Assigned task: An exact transcription is needed of the lines below from the one with "(297, 384) = (136, 272): blue" through the one with "(515, 337) = (775, 717): white fish -> none", with no other lines and no pictures.

Segment Start: Records for the task

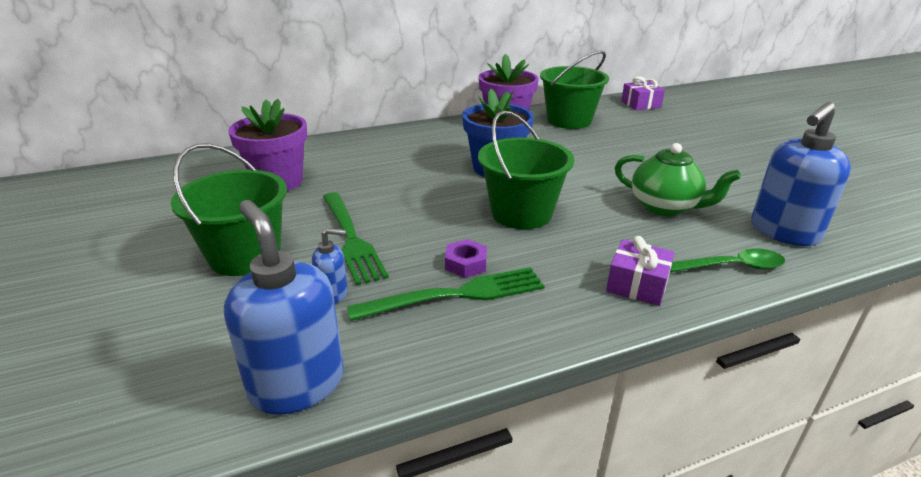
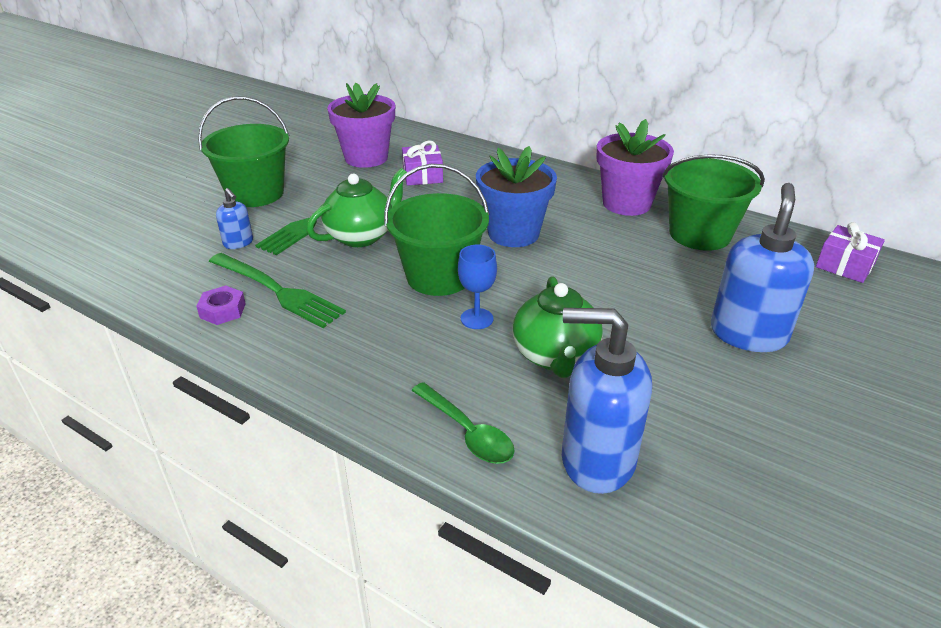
camera: 55 degrees right, 5 degrees up
(297, 384) = (136, 272): blue soap dispenser -> blue soap dispenser (748, 334)
(414, 225) = (361, 236): none -> green teapot
(466, 264) = (325, 279): purple nut -> purple nut (222, 310)
(595, 218) = (477, 319): none -> blue goblet
(637, 285) = (373, 377): purple gift -> purple gift (422, 175)

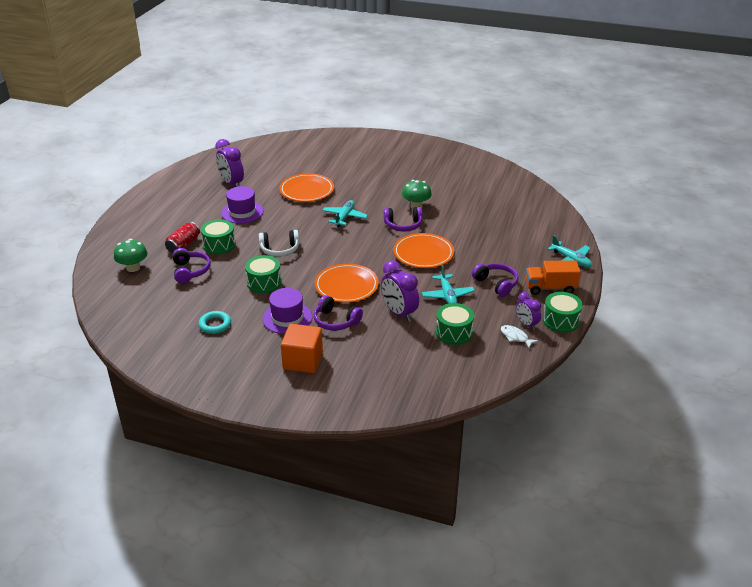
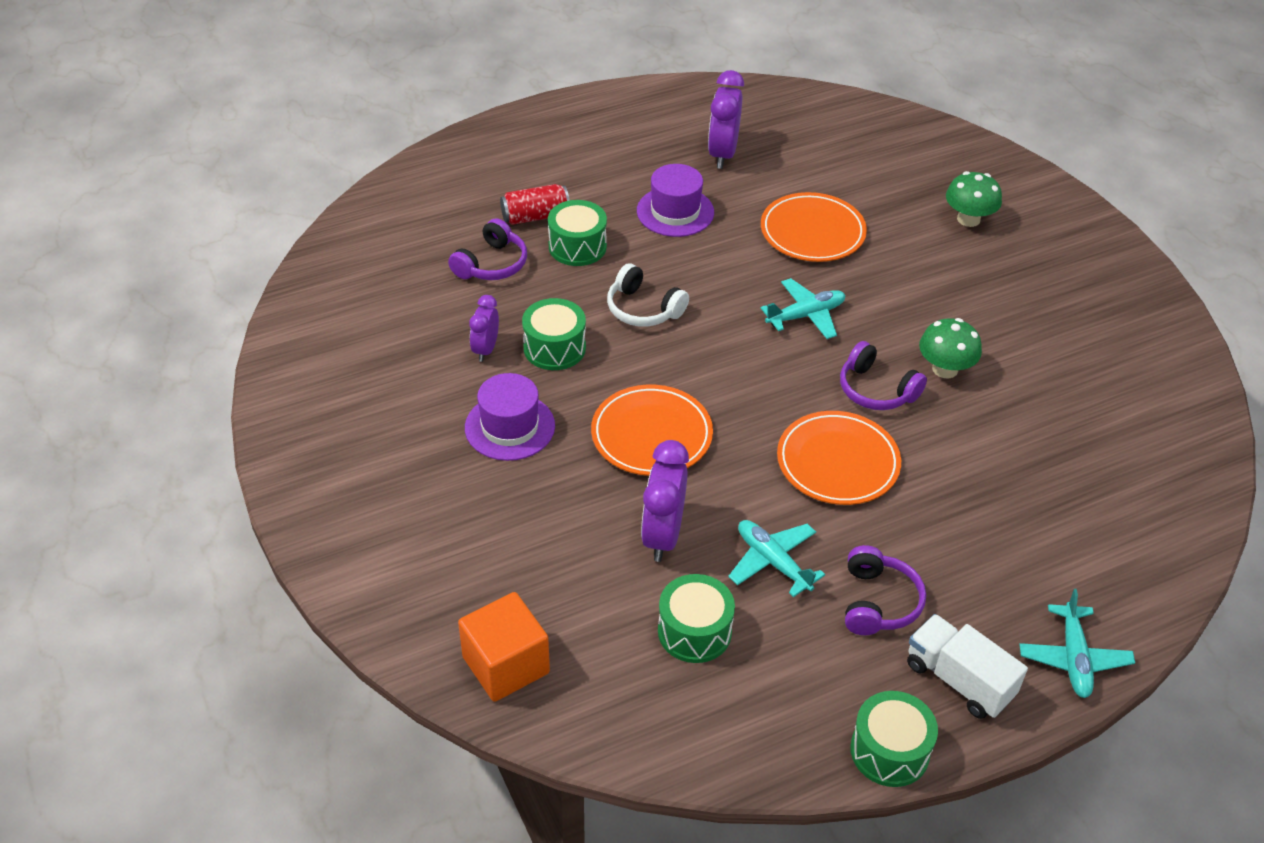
camera: 45 degrees right, 10 degrees up
(133, 268) = (435, 212): green mushroom -> green mushroom (968, 219)
(215, 325) = (415, 369): turquoise ring -> none
(303, 361) = (442, 508): orange cube -> orange cube (506, 665)
(336, 321) = (562, 480): purple headphones -> none
(447, 295) = (773, 562): turquoise plane -> turquoise plane turned 105 degrees clockwise
(515, 337) = (775, 717): white fish -> none
(526, 324) = (823, 710): purple clock -> purple clock (485, 349)
(550, 288) = (959, 680): orange truck -> white truck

Segment End: Records for the task

Answer below:
(297, 384) = (136, 272): blue soap dispenser -> blue soap dispenser (748, 334)
(414, 225) = (361, 236): none -> green teapot
(466, 264) = (325, 279): purple nut -> purple nut (222, 310)
(595, 218) = (477, 319): none -> blue goblet
(637, 285) = (373, 377): purple gift -> purple gift (422, 175)

camera: 45 degrees right, 10 degrees up
(133, 268) = (435, 212): green mushroom -> green mushroom (968, 219)
(215, 325) = (415, 369): turquoise ring -> none
(303, 361) = (442, 508): orange cube -> orange cube (506, 665)
(336, 321) = (562, 480): purple headphones -> none
(447, 295) = (773, 562): turquoise plane -> turquoise plane turned 105 degrees clockwise
(515, 337) = (775, 717): white fish -> none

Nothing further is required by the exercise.